## Requirement
Repeat exactly the lines below from the line that contains "sliding door: (228, 335) -> (472, 696), moved" to the last line, inclusive, without the pictures.
Content starts
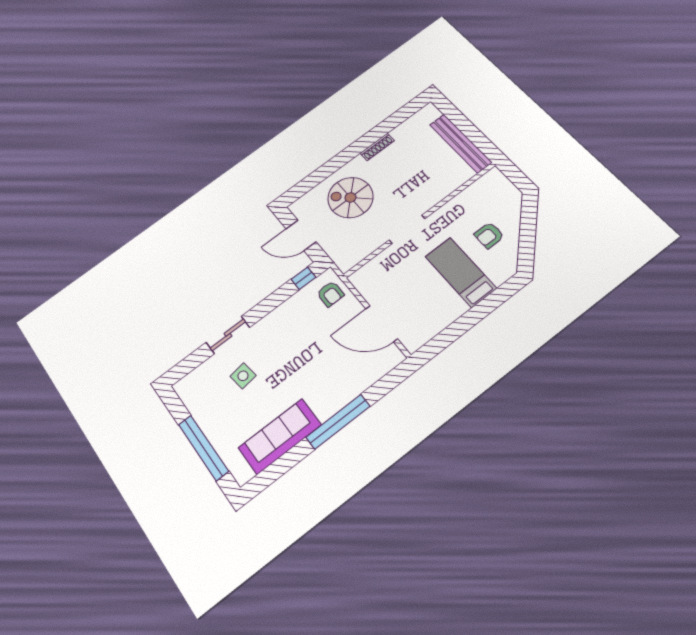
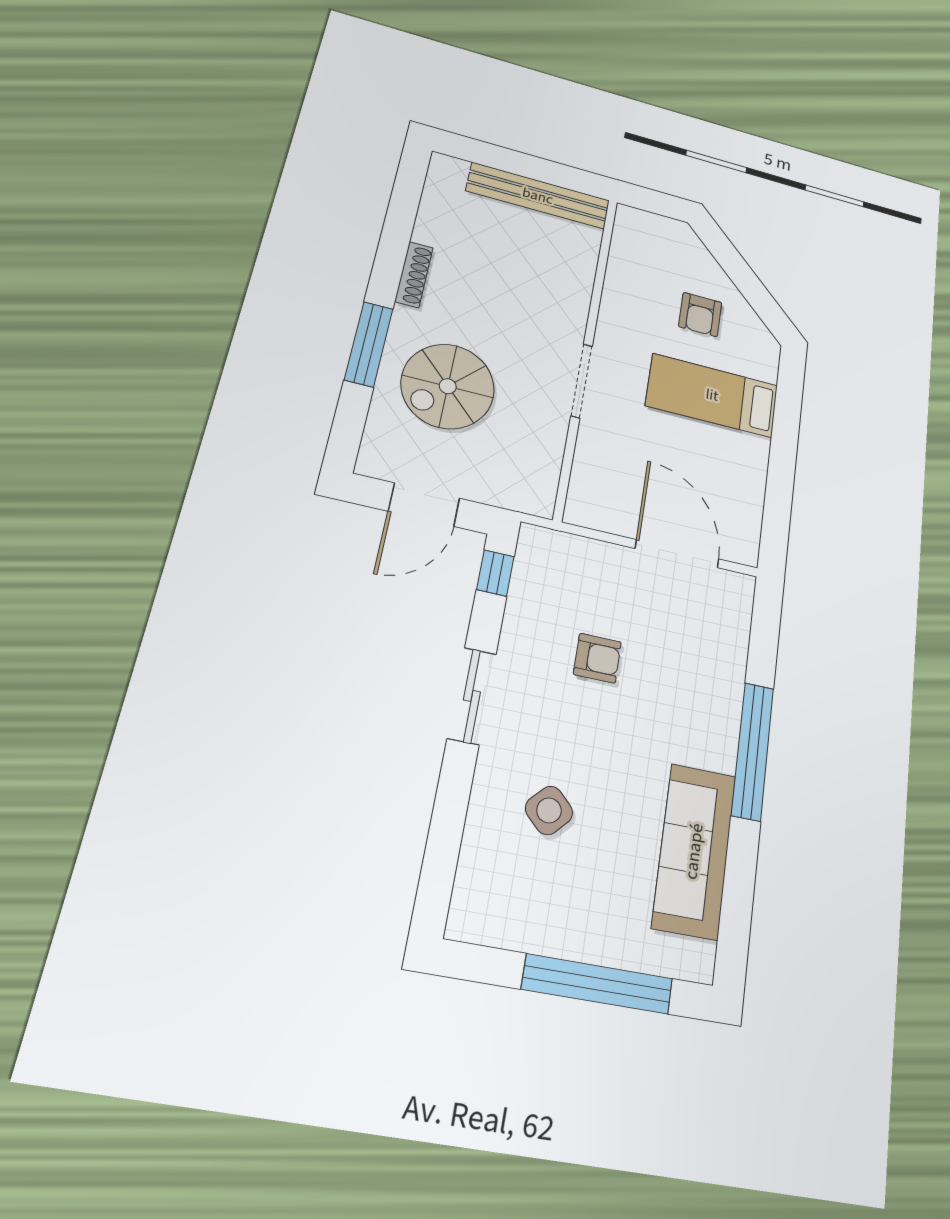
window: (335, 164) -> (369, 344), added
armchair: (330, 294) -> (597, 658), moved
door: (382, 324) -> (677, 554), swing flipped
sliding door: (228, 335) -> (472, 696), moved
side table: (243, 376) -> (549, 810), turned -38

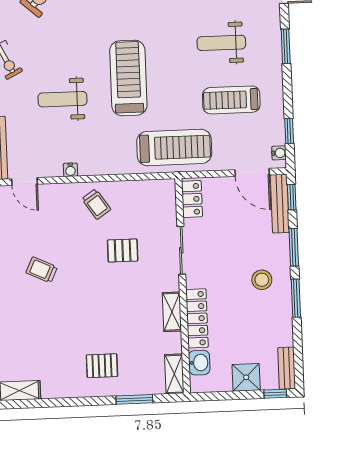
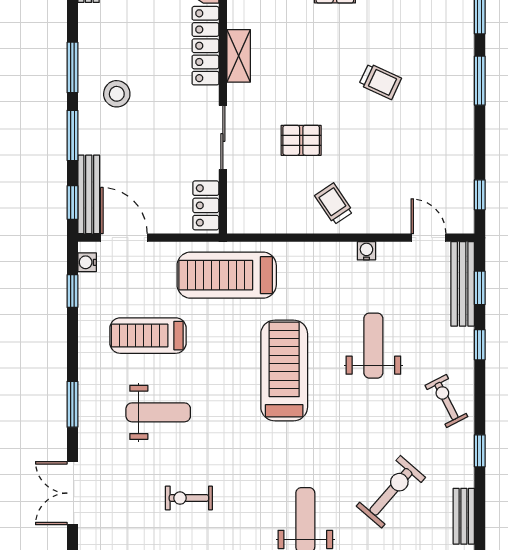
treadmill: (128, 78) -> (284, 370), turned 180
weight bench: (62, 99) -> (373, 346), turned -90
treadmill: (231, 100) -> (148, 336), turned 180
trolley: (42, 270) -> (380, 81), moved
Content ends
## Written response
sliding door: (228, 335) -> (472, 696), moved
side table: (243, 376) -> (549, 810), turned -38

treadmill: (128, 78) -> (284, 370), turned 180
weight bench: (62, 99) -> (373, 346), turned -90
treadmill: (231, 100) -> (148, 336), turned 180
trolley: (42, 270) -> (380, 81), moved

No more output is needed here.